Multi-step shape changes:
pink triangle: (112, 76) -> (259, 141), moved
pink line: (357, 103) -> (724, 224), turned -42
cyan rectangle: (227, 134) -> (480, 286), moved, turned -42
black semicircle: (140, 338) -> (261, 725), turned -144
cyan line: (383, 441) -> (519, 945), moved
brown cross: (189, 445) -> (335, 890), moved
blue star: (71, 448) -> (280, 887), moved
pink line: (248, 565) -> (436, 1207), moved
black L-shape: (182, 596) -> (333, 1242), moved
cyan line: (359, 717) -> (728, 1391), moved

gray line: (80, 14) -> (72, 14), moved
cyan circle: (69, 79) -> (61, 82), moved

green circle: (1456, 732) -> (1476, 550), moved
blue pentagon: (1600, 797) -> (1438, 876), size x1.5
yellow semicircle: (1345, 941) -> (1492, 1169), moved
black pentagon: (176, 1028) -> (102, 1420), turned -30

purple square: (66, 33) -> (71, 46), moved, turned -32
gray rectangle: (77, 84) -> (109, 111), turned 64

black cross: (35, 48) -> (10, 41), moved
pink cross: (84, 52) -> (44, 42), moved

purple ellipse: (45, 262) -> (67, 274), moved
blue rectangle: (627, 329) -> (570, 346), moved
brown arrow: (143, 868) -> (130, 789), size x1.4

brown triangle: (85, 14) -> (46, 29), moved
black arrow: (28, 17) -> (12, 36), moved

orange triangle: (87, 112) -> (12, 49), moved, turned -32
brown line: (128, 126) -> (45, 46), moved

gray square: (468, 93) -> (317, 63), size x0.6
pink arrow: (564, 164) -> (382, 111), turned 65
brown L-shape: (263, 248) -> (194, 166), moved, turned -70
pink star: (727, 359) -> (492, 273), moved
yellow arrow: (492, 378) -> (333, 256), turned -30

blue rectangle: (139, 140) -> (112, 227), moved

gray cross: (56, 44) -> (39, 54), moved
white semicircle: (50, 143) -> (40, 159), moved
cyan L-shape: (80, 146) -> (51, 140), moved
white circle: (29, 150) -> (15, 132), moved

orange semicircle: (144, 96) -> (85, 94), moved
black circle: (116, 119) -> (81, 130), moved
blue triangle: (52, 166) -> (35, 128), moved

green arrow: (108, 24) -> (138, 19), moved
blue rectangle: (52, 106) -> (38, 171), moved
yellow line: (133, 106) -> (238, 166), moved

PROBLEM TO SOLVE
All of the lines above must be returned exactly as they stand.

RESULT FOR THIS EXERCISE
pink triangle: (112, 76) -> (259, 141), moved
pink line: (357, 103) -> (724, 224), turned -42
cyan rectangle: (227, 134) -> (480, 286), moved, turned -42
black semicircle: (140, 338) -> (261, 725), turned -144
cyan line: (383, 441) -> (519, 945), moved
brown cross: (189, 445) -> (335, 890), moved
blue star: (71, 448) -> (280, 887), moved
pink line: (248, 565) -> (436, 1207), moved
black L-shape: (182, 596) -> (333, 1242), moved
cyan line: (359, 717) -> (728, 1391), moved

gray line: (80, 14) -> (72, 14), moved
cyan circle: (69, 79) -> (61, 82), moved

green circle: (1456, 732) -> (1476, 550), moved
blue pentagon: (1600, 797) -> (1438, 876), size x1.5
yellow semicircle: (1345, 941) -> (1492, 1169), moved
black pentagon: (176, 1028) -> (102, 1420), turned -30

purple square: (66, 33) -> (71, 46), moved, turned -32
gray rectangle: (77, 84) -> (109, 111), turned 64

black cross: (35, 48) -> (10, 41), moved
pink cross: (84, 52) -> (44, 42), moved

purple ellipse: (45, 262) -> (67, 274), moved
blue rectangle: (627, 329) -> (570, 346), moved
brown arrow: (143, 868) -> (130, 789), size x1.4

brown triangle: (85, 14) -> (46, 29), moved
black arrow: (28, 17) -> (12, 36), moved

orange triangle: (87, 112) -> (12, 49), moved, turned -32
brown line: (128, 126) -> (45, 46), moved

gray square: (468, 93) -> (317, 63), size x0.6
pink arrow: (564, 164) -> (382, 111), turned 65
brown L-shape: (263, 248) -> (194, 166), moved, turned -70
pink star: (727, 359) -> (492, 273), moved
yellow arrow: (492, 378) -> (333, 256), turned -30

blue rectangle: (139, 140) -> (112, 227), moved

gray cross: (56, 44) -> (39, 54), moved
white semicircle: (50, 143) -> (40, 159), moved
cyan L-shape: (80, 146) -> (51, 140), moved
white circle: (29, 150) -> (15, 132), moved

orange semicircle: (144, 96) -> (85, 94), moved
black circle: (116, 119) -> (81, 130), moved
blue triangle: (52, 166) -> (35, 128), moved

green arrow: (108, 24) -> (138, 19), moved
blue rectangle: (52, 106) -> (38, 171), moved
yellow line: (133, 106) -> (238, 166), moved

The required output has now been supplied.